■ **Task brief**
Without including any picture, transcribe the entries below word for word.

[Input data Boundary: Start]

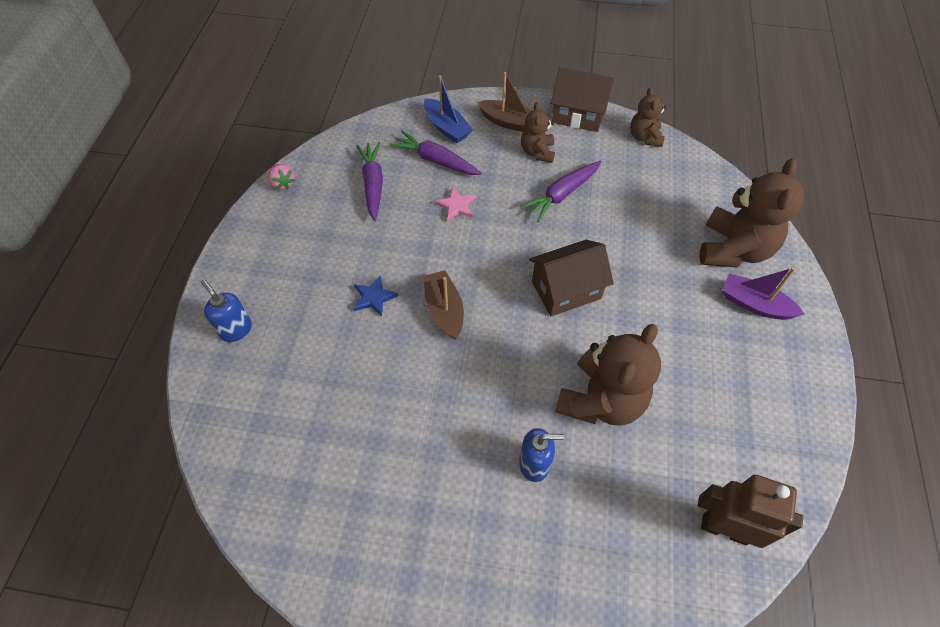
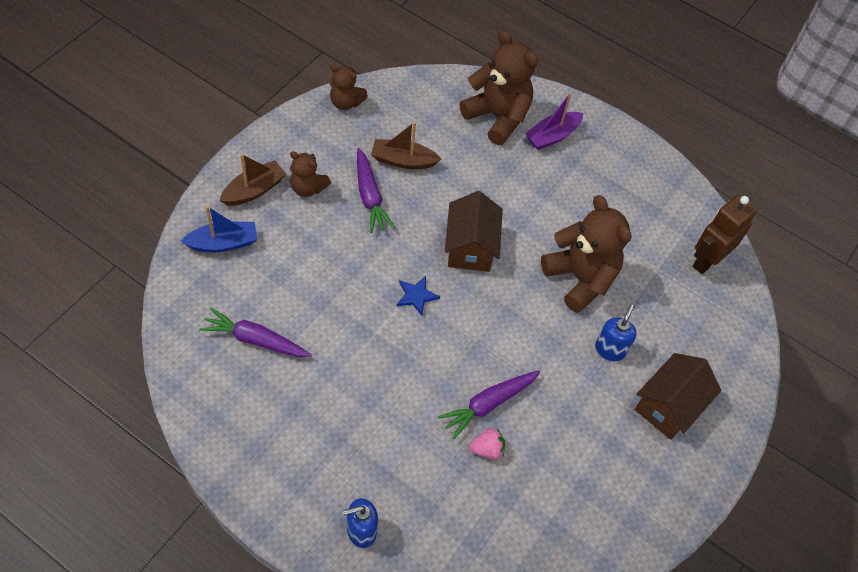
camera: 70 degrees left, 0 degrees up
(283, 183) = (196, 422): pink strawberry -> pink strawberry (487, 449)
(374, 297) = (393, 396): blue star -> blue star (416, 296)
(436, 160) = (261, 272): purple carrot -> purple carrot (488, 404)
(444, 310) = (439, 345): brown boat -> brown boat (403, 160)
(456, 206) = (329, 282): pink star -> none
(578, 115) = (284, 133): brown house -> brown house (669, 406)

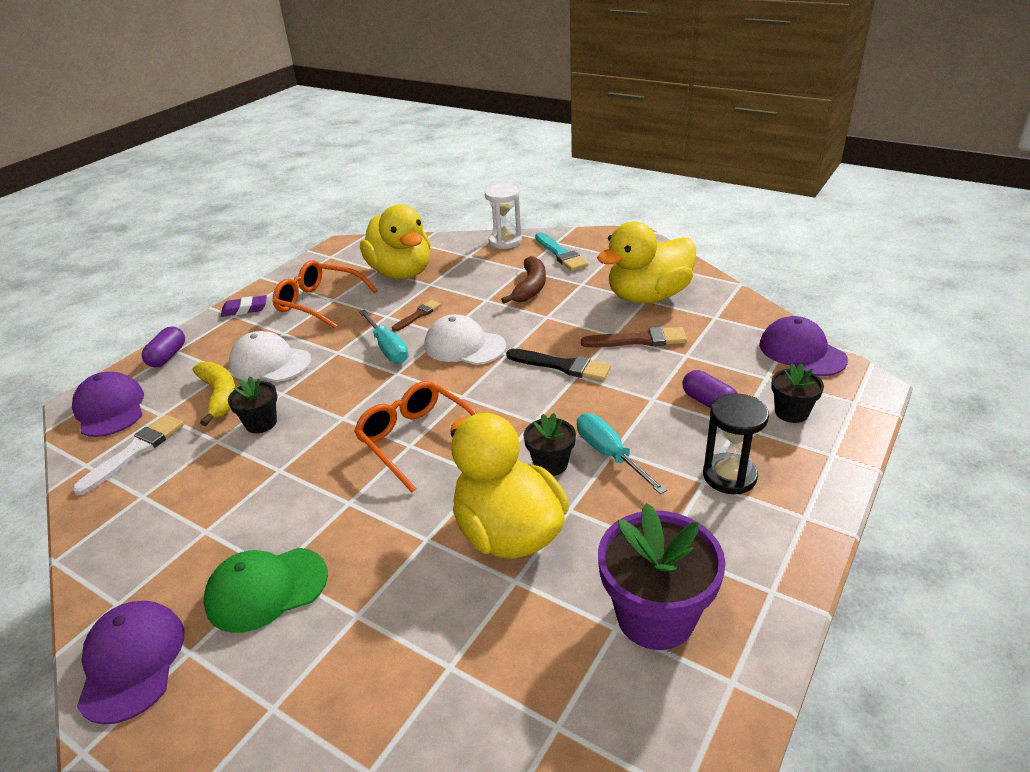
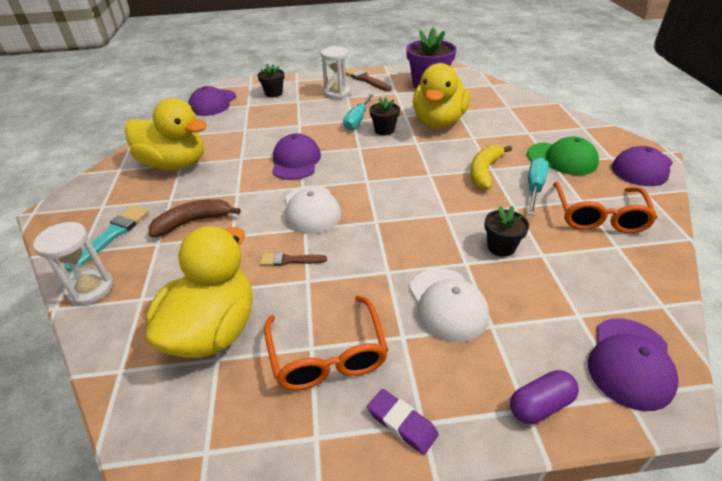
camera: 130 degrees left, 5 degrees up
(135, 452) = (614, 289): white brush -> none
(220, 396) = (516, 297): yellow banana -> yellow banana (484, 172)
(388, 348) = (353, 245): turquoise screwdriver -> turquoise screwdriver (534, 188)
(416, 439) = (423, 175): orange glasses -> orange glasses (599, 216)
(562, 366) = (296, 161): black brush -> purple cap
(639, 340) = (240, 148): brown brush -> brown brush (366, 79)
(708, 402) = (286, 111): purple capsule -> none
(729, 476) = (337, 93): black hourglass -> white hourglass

[Input data Boundary: End]

■ **Result of this task**
camera: 70 degrees left, 0 degrees up
(283, 183) = (196, 422): pink strawberry -> pink strawberry (487, 449)
(374, 297) = (393, 396): blue star -> blue star (416, 296)
(436, 160) = (261, 272): purple carrot -> purple carrot (488, 404)
(444, 310) = (439, 345): brown boat -> brown boat (403, 160)
(456, 206) = (329, 282): pink star -> none
(578, 115) = (284, 133): brown house -> brown house (669, 406)

camera: 130 degrees left, 5 degrees up
(135, 452) = (614, 289): white brush -> none
(220, 396) = (516, 297): yellow banana -> yellow banana (484, 172)
(388, 348) = (353, 245): turquoise screwdriver -> turquoise screwdriver (534, 188)
(416, 439) = (423, 175): orange glasses -> orange glasses (599, 216)
(562, 366) = (296, 161): black brush -> purple cap
(639, 340) = (240, 148): brown brush -> brown brush (366, 79)
(708, 402) = (286, 111): purple capsule -> none
(729, 476) = (337, 93): black hourglass -> white hourglass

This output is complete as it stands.